-------- Data for analysis

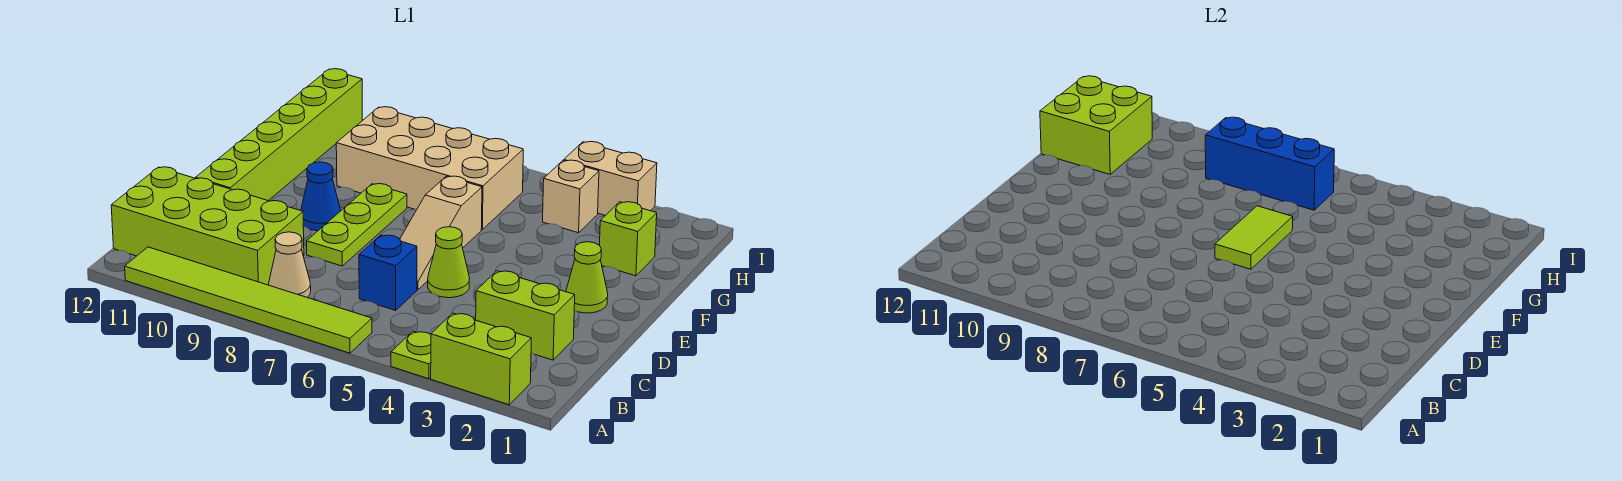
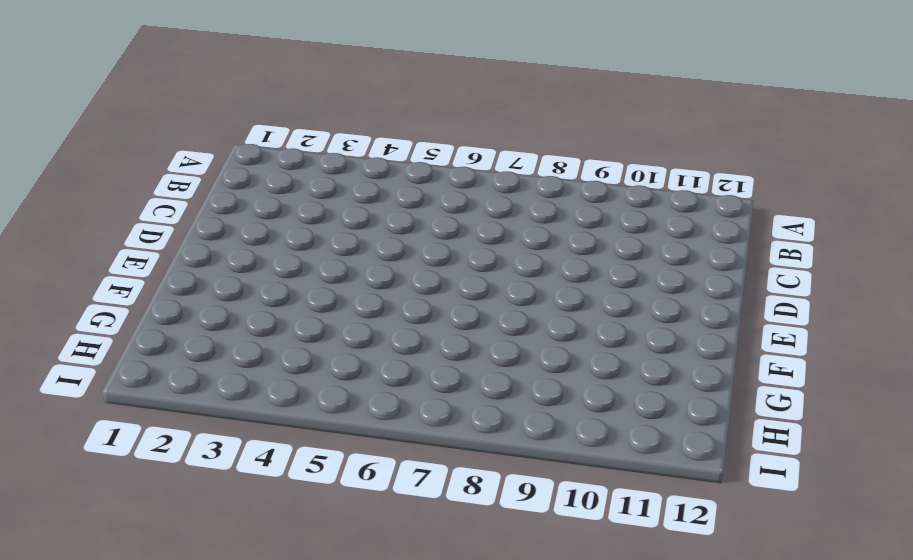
none -> lime brick A2:A3 level 1
none -> lime plate A4 level 1
none -> lime tile A6:A11 level 1

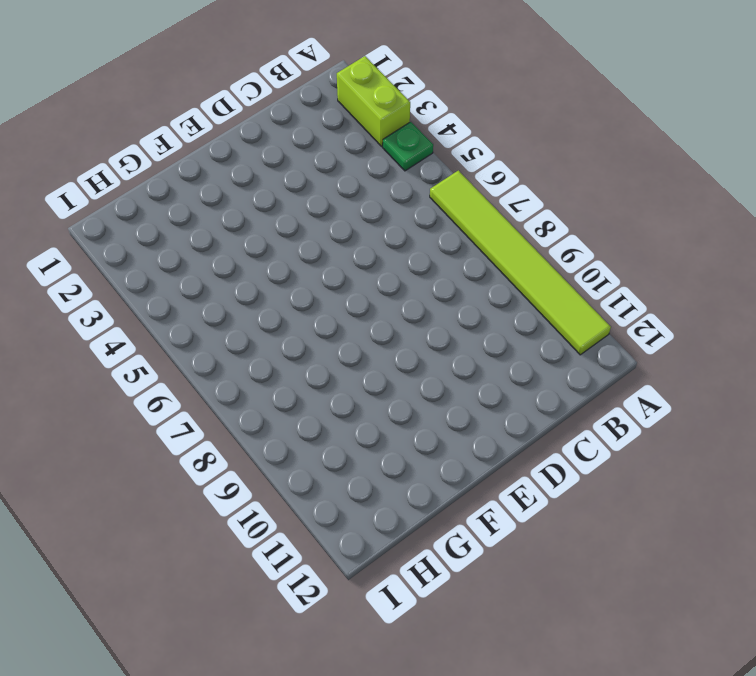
green plate A4 level 1 -> lime plate A4 level 1
none -> tan cone B8 level 1
none -> lime brick B9:C12 level 1
none -> lime brick C2:C3 level 1

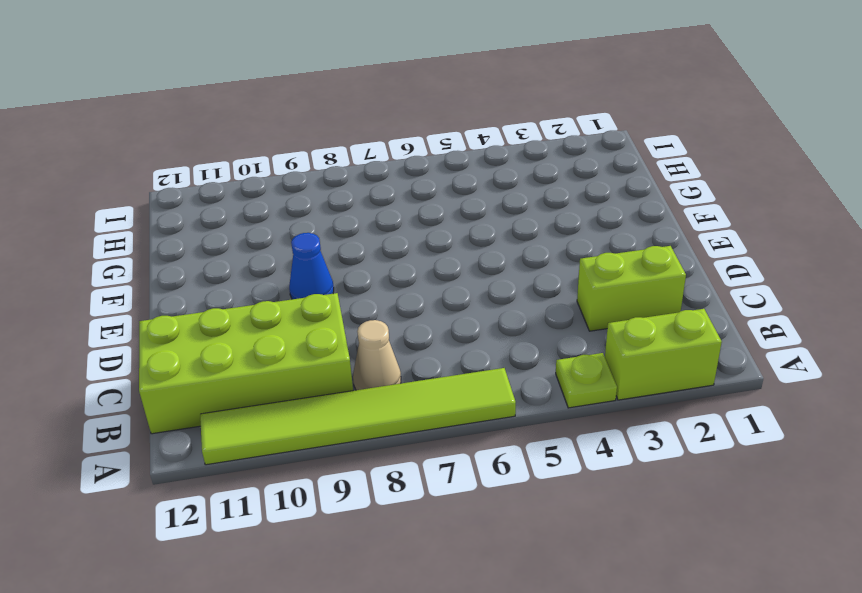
none -> blue brick C6 level 1
none -> lime cone D5 level 1
none -> tan slope D6:F6 level 1 top F

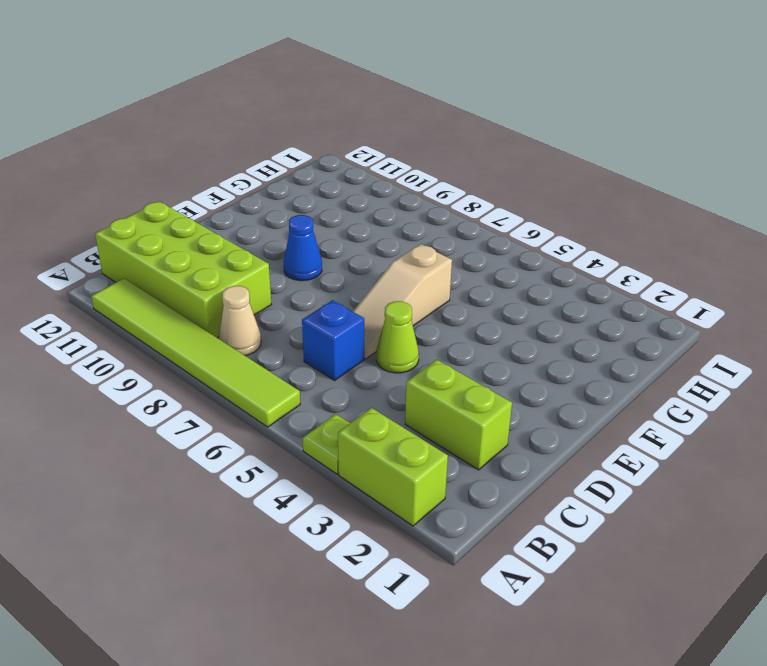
none -> lime plate D8:F8 level 1
none -> lime brick D11:I11 level 1
none -> lime cone E2 level 1

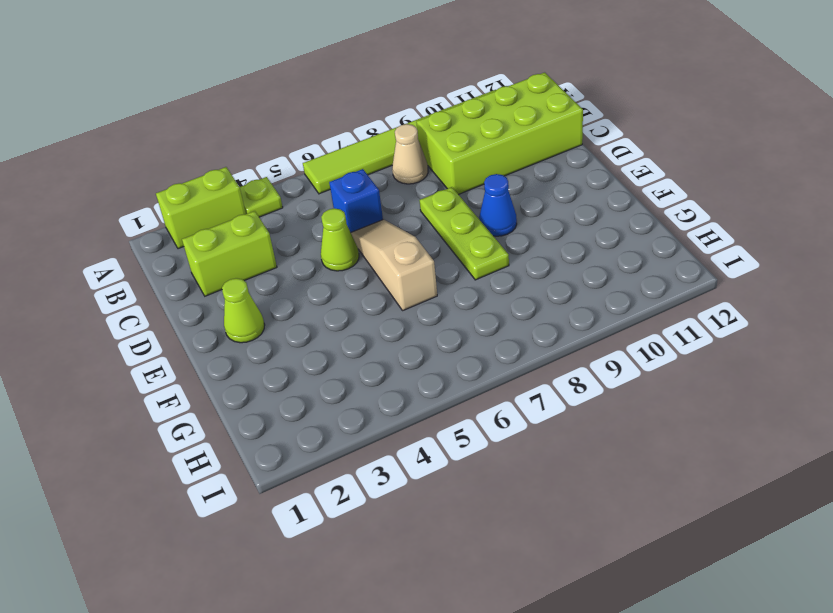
none -> lime brick D11:I11 level 1
none -> lime brick G2 level 1
none -> tan brick G6:H9 level 1

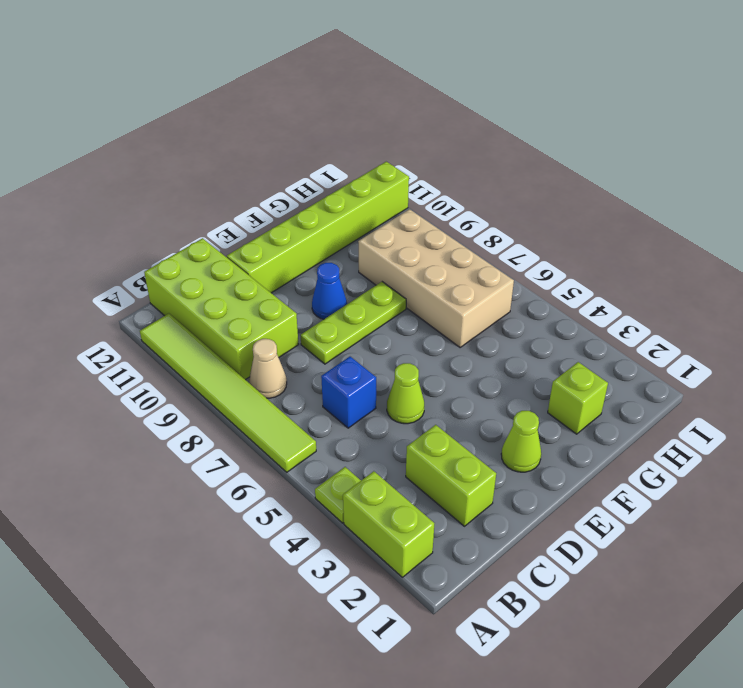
none -> tan slope D6:F6 level 1 top F
none -> tan brick H4 level 1
none -> tan brick I3:I4 level 1

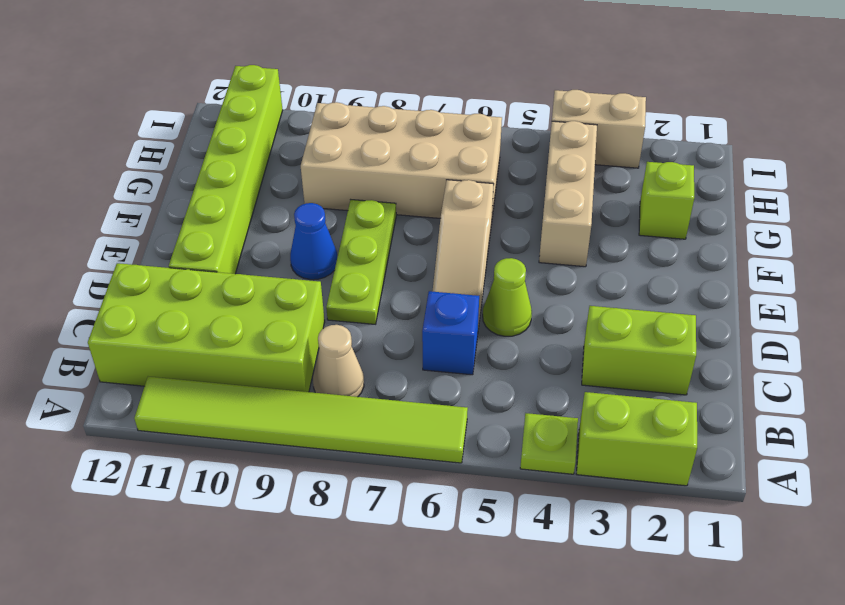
tan brick F4:H4 level 1 -> tan brick H4 level 1
none -> lime cone E2 level 1
none -> lime tile E6:F6 level 2
none -> lime brick G11:H12 level 2

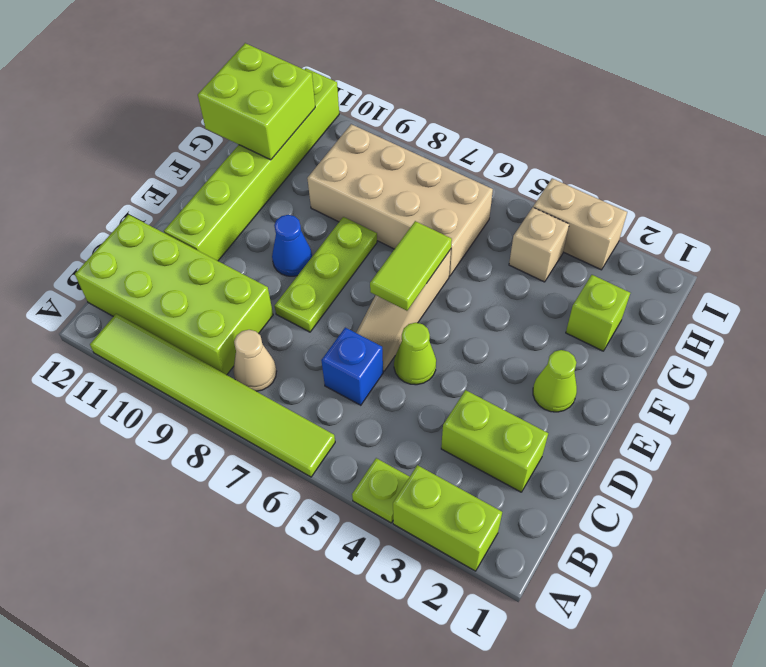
none -> blue brick H6:H8 level 2

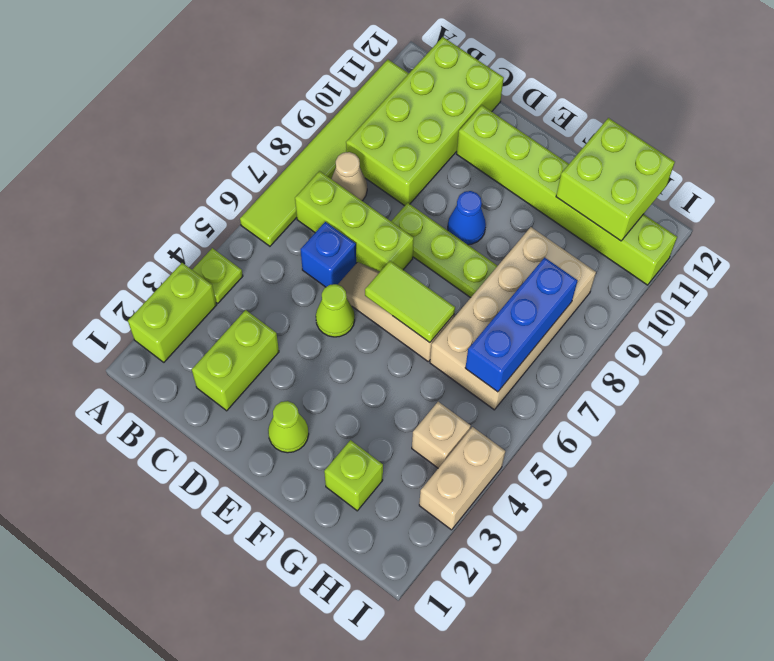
lime brick B7:D7 level 1 -> none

----------------

Aim of the task
Look over the entries above and say how many lines contain "blue"; give only the number.

Response area
2